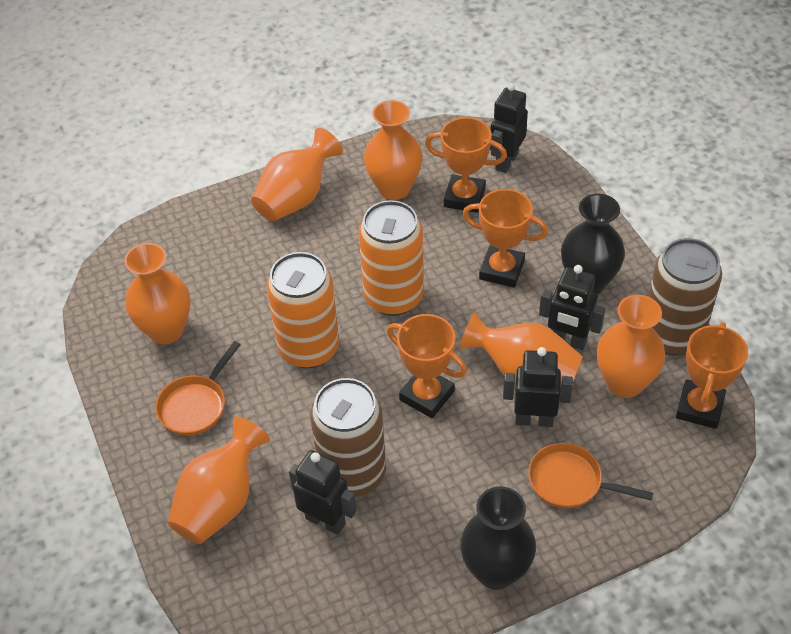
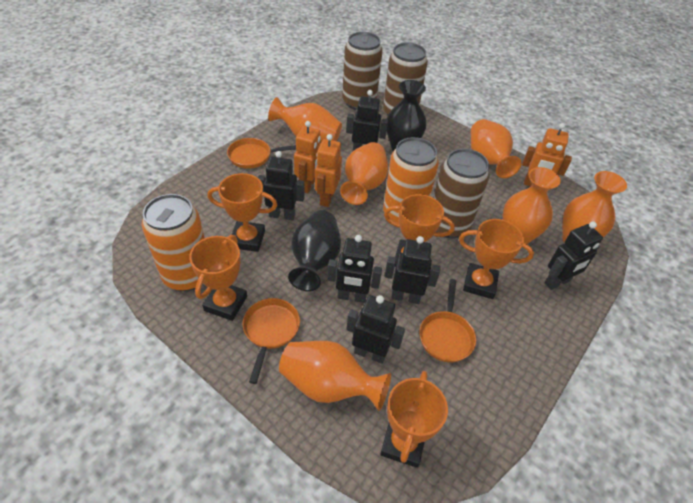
black robot: 4 -> 6
brown can: 2 -> 3
orange pan: 2 -> 3
orange robot: 0 -> 3
orange trophy: 4 -> 5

———

The problem —
Search the records for the string "orange" and return every line in which it occurs.

Solution for this problem —
orange pan: 2 -> 3
orange robot: 0 -> 3
orange trophy: 4 -> 5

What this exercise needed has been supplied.